>>>>
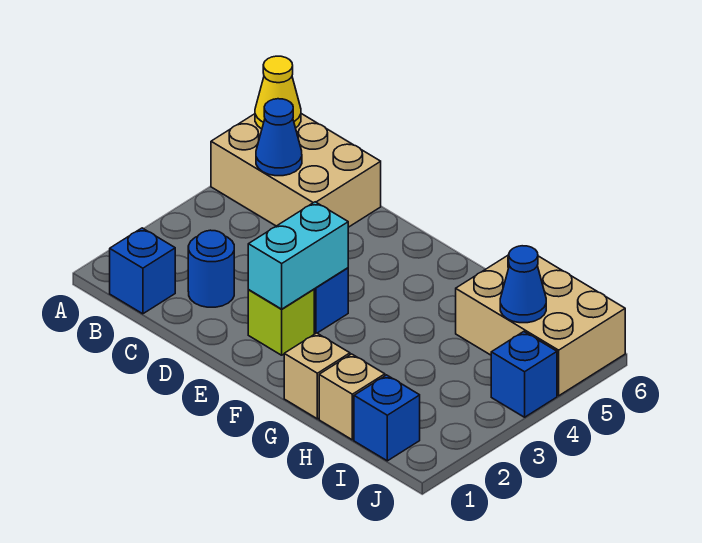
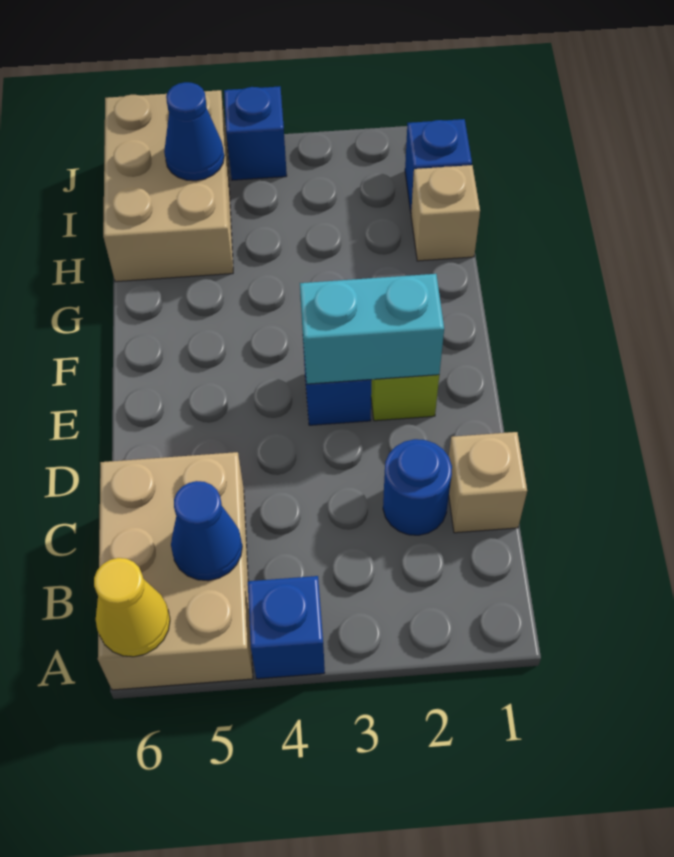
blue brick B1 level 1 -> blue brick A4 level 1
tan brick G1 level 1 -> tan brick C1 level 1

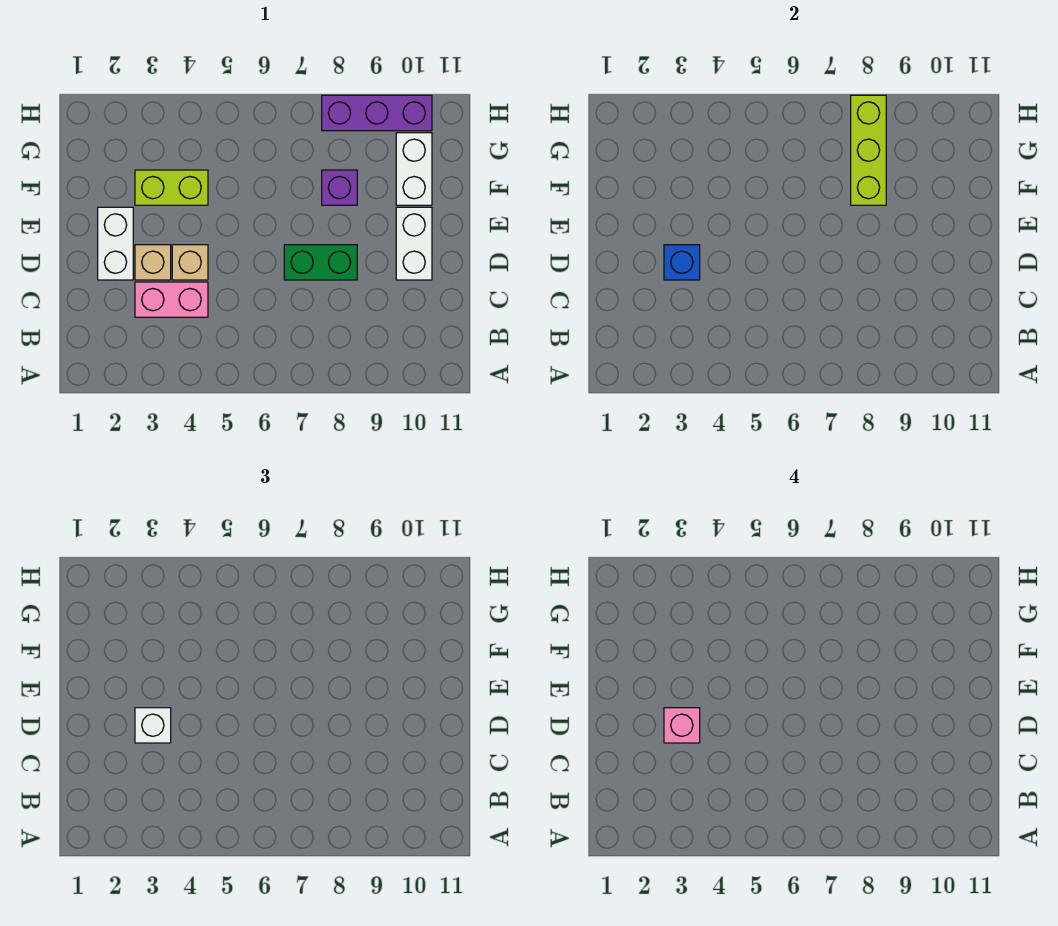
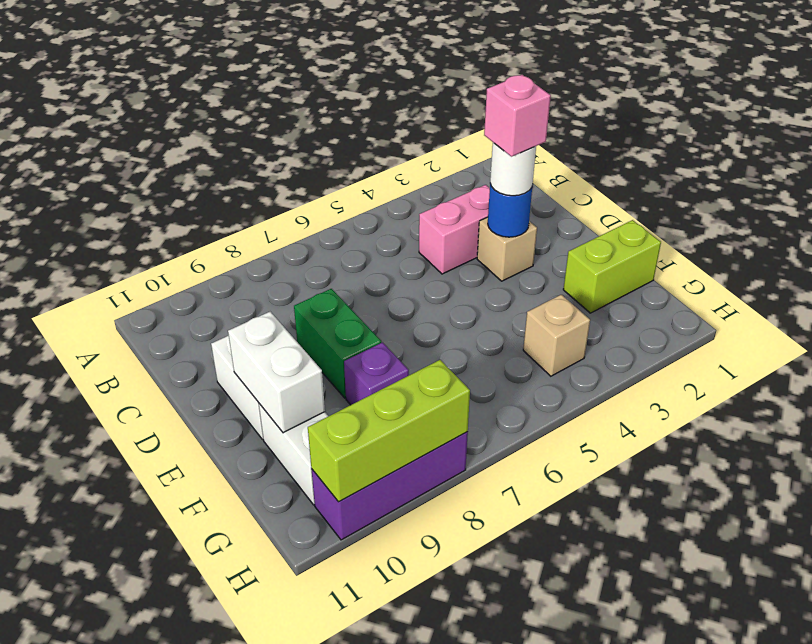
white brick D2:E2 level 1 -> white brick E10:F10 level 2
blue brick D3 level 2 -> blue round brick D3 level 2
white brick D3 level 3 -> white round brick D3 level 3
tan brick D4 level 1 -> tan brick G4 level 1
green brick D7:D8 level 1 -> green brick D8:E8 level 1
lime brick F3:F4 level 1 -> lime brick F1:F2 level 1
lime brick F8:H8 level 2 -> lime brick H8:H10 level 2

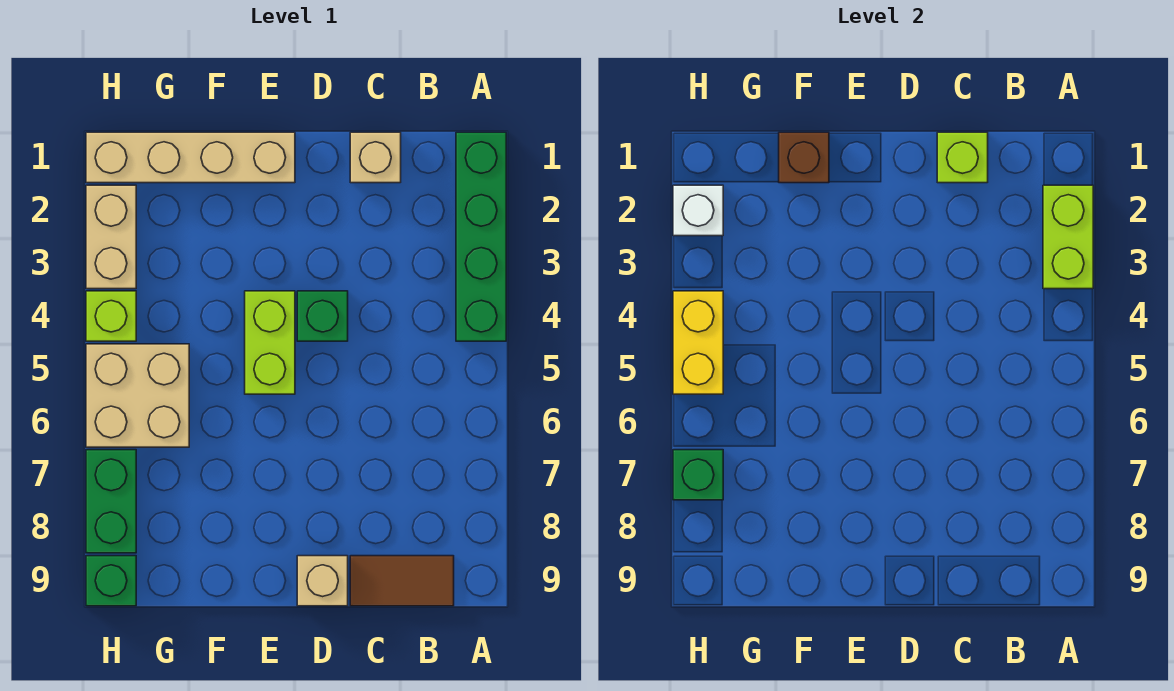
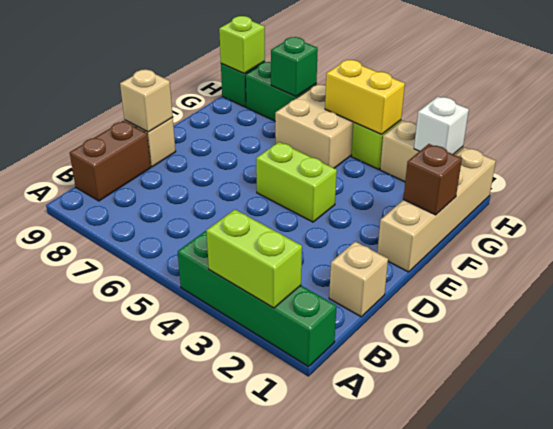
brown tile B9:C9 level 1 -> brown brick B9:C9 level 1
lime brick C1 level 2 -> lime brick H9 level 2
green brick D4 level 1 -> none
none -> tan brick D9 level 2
<<<<
**What is required:**
The data above holds the lines to copy: start at the one with "tan brick D4 level 1 -> tan brick G4 level 1", stop at the one with "brown tile B9:C9", include both, copy them exactly without pictures, and copy nothing else.

**Solution to this exercise:**
tan brick D4 level 1 -> tan brick G4 level 1
green brick D7:D8 level 1 -> green brick D8:E8 level 1
lime brick F3:F4 level 1 -> lime brick F1:F2 level 1
lime brick F8:H8 level 2 -> lime brick H8:H10 level 2

brown tile B9:C9 level 1 -> brown brick B9:C9 level 1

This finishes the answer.